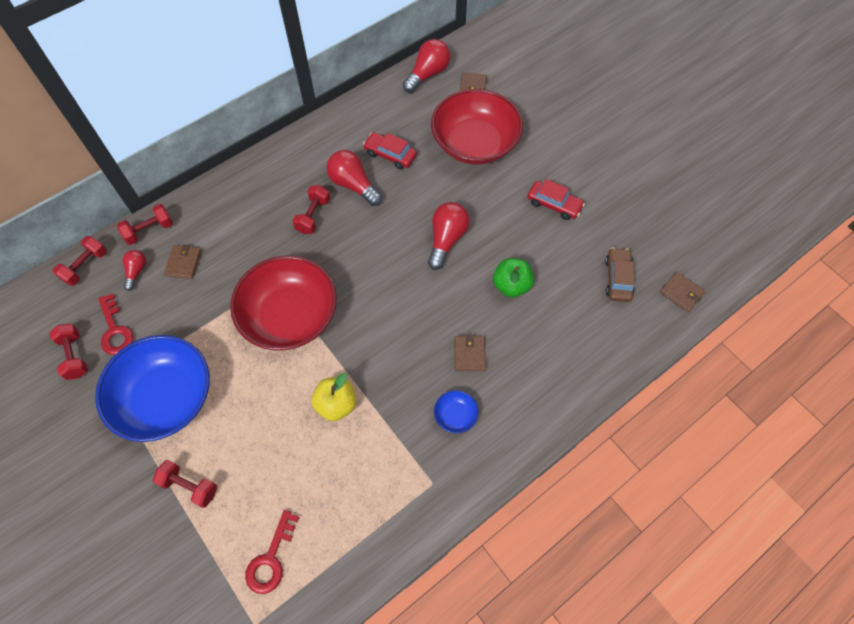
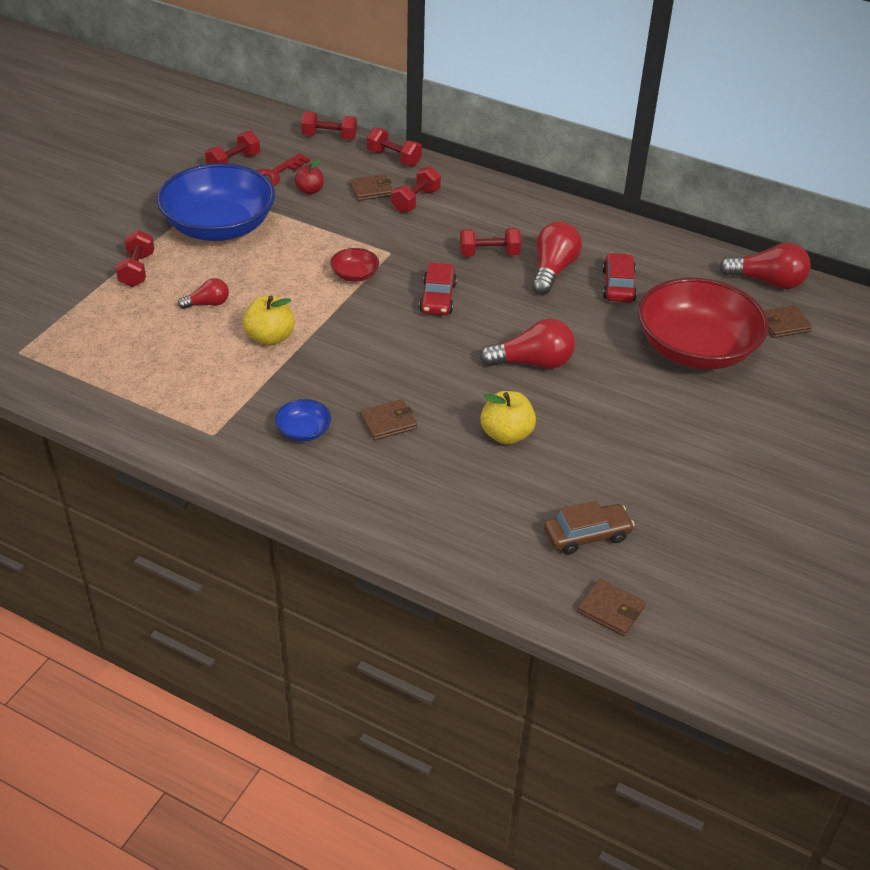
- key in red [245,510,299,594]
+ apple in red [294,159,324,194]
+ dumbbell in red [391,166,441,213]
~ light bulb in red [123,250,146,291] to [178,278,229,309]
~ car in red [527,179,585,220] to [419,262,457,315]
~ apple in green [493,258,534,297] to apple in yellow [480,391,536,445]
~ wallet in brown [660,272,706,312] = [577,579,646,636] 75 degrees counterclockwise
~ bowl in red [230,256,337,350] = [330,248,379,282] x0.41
###
*Work item:*
Your output should consist only of the lines from the one containing "in red [391,166,441,213]" to the end of the records above, each retyped exactly.

*Result below:*
+ dumbbell in red [391,166,441,213]
~ light bulb in red [123,250,146,291] to [178,278,229,309]
~ car in red [527,179,585,220] to [419,262,457,315]
~ apple in green [493,258,534,297] to apple in yellow [480,391,536,445]
~ wallet in brown [660,272,706,312] = [577,579,646,636] 75 degrees counterclockwise
~ bowl in red [230,256,337,350] = [330,248,379,282] x0.41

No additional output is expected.